**EXTRACTED RECORDS:**

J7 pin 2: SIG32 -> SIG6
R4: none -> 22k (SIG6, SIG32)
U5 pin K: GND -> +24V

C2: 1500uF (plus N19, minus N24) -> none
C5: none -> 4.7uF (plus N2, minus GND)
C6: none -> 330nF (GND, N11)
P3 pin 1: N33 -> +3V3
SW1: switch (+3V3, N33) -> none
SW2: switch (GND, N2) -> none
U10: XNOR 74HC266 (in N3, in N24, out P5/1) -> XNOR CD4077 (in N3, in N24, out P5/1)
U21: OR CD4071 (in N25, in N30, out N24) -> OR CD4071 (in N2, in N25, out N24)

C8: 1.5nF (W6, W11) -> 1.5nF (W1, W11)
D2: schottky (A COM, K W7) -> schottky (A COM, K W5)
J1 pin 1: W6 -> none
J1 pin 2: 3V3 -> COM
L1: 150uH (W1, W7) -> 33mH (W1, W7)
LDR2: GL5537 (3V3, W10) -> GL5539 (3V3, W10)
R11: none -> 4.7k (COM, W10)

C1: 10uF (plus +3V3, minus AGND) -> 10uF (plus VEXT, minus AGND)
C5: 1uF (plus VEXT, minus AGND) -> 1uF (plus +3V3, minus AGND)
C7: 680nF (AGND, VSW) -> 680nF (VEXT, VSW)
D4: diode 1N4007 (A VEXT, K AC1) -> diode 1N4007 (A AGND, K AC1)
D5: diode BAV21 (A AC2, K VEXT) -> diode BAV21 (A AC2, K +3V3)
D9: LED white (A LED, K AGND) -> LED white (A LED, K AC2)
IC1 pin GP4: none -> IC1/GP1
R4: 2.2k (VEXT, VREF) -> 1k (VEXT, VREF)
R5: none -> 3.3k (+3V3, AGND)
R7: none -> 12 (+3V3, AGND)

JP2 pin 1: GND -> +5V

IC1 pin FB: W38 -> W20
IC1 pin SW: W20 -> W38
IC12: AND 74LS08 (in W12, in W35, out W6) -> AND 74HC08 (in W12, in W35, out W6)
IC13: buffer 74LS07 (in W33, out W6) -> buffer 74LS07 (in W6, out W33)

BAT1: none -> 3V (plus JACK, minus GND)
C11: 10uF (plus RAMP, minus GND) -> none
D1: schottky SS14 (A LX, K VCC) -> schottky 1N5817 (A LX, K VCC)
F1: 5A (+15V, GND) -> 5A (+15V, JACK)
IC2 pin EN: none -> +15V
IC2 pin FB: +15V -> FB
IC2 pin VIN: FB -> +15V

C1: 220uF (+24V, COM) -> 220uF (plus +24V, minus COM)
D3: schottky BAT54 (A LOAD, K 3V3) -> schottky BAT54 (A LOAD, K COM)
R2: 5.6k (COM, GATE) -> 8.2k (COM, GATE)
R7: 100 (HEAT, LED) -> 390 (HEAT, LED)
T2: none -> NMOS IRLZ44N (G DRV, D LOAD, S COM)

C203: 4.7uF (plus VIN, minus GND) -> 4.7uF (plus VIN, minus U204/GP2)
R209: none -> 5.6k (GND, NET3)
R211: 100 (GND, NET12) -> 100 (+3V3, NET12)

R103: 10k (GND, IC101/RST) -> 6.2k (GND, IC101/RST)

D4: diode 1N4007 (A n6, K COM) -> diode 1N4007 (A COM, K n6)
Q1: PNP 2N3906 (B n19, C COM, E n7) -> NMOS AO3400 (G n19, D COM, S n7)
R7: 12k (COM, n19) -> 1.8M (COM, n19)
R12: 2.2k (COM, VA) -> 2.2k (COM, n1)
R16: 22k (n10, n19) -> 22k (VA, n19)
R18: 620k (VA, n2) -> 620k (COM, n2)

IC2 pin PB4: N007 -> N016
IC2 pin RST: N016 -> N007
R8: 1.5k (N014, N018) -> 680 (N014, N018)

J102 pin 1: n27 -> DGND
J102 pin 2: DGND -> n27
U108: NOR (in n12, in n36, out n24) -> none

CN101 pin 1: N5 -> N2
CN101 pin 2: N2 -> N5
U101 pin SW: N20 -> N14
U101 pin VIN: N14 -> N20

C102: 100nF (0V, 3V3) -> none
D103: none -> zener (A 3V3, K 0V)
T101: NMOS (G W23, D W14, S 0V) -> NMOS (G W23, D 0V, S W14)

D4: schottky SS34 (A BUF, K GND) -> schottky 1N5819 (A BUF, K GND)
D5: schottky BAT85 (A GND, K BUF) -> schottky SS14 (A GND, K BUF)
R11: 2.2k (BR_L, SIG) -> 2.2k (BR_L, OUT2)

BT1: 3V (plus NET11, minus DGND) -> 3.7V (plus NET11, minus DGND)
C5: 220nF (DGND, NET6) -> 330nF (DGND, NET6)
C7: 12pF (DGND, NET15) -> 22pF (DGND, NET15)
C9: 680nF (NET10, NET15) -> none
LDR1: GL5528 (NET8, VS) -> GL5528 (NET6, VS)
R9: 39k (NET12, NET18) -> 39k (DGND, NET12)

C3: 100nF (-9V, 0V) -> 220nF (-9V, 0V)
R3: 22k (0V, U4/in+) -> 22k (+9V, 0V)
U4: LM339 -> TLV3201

**TO DO:** Where does "VEXT" occur in the data? Copy each line that has it.

**TASK OUTPUT:**
C1: 10uF (plus +3V3, minus AGND) -> 10uF (plus VEXT, minus AGND)
C5: 1uF (plus VEXT, minus AGND) -> 1uF (plus +3V3, minus AGND)
C7: 680nF (AGND, VSW) -> 680nF (VEXT, VSW)
D4: diode 1N4007 (A VEXT, K AC1) -> diode 1N4007 (A AGND, K AC1)
D5: diode BAV21 (A AC2, K VEXT) -> diode BAV21 (A AC2, K +3V3)
R4: 2.2k (VEXT, VREF) -> 1k (VEXT, VREF)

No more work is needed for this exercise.